• _To do_
All lines from the first one in the listing below to the one holding "IC7 pin PB2: EN_N -> PWM", inclusive, are to be copied exactly.

• _Material for this exercise_
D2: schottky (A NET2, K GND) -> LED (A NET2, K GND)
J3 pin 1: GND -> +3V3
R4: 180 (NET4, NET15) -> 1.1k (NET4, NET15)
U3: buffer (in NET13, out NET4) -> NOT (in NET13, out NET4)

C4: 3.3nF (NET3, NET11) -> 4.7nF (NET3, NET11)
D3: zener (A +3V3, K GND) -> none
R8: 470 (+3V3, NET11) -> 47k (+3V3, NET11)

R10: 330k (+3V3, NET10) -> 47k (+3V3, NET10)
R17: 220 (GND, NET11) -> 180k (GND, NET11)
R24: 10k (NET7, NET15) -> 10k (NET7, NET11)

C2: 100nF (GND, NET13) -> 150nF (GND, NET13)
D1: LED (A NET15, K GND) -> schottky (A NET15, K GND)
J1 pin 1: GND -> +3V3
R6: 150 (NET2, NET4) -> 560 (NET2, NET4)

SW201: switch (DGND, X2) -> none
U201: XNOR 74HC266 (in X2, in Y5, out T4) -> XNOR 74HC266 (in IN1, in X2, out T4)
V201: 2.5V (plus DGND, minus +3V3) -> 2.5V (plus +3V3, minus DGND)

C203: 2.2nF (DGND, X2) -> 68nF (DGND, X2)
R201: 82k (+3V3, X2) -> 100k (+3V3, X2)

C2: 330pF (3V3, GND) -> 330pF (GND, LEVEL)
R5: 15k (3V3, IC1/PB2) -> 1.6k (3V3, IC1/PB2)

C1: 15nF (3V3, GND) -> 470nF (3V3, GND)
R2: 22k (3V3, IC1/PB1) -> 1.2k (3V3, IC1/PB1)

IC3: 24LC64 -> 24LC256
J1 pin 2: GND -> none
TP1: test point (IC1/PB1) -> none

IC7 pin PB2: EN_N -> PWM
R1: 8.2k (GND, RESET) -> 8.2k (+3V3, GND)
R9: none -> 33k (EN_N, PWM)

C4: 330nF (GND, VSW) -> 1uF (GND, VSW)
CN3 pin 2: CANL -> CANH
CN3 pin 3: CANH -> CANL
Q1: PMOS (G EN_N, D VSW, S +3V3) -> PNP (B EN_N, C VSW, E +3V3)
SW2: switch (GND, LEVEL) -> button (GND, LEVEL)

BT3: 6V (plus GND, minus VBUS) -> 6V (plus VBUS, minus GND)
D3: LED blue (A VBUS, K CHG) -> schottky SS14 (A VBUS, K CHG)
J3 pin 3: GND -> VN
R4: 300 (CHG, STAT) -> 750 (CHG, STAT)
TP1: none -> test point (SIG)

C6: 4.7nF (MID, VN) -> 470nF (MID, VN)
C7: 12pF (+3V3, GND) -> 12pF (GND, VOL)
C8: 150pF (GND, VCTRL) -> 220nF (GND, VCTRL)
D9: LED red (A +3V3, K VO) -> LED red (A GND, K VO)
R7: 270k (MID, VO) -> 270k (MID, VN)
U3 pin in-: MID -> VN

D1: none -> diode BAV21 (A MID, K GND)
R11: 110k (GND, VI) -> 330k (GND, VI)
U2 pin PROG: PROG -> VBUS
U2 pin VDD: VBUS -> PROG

• _Response_
D2: schottky (A NET2, K GND) -> LED (A NET2, K GND)
J3 pin 1: GND -> +3V3
R4: 180 (NET4, NET15) -> 1.1k (NET4, NET15)
U3: buffer (in NET13, out NET4) -> NOT (in NET13, out NET4)

C4: 3.3nF (NET3, NET11) -> 4.7nF (NET3, NET11)
D3: zener (A +3V3, K GND) -> none
R8: 470 (+3V3, NET11) -> 47k (+3V3, NET11)

R10: 330k (+3V3, NET10) -> 47k (+3V3, NET10)
R17: 220 (GND, NET11) -> 180k (GND, NET11)
R24: 10k (NET7, NET15) -> 10k (NET7, NET11)

C2: 100nF (GND, NET13) -> 150nF (GND, NET13)
D1: LED (A NET15, K GND) -> schottky (A NET15, K GND)
J1 pin 1: GND -> +3V3
R6: 150 (NET2, NET4) -> 560 (NET2, NET4)

SW201: switch (DGND, X2) -> none
U201: XNOR 74HC266 (in X2, in Y5, out T4) -> XNOR 74HC266 (in IN1, in X2, out T4)
V201: 2.5V (plus DGND, minus +3V3) -> 2.5V (plus +3V3, minus DGND)

C203: 2.2nF (DGND, X2) -> 68nF (DGND, X2)
R201: 82k (+3V3, X2) -> 100k (+3V3, X2)

C2: 330pF (3V3, GND) -> 330pF (GND, LEVEL)
R5: 15k (3V3, IC1/PB2) -> 1.6k (3V3, IC1/PB2)

C1: 15nF (3V3, GND) -> 470nF (3V3, GND)
R2: 22k (3V3, IC1/PB1) -> 1.2k (3V3, IC1/PB1)

IC3: 24LC64 -> 24LC256
J1 pin 2: GND -> none
TP1: test point (IC1/PB1) -> none

IC7 pin PB2: EN_N -> PWM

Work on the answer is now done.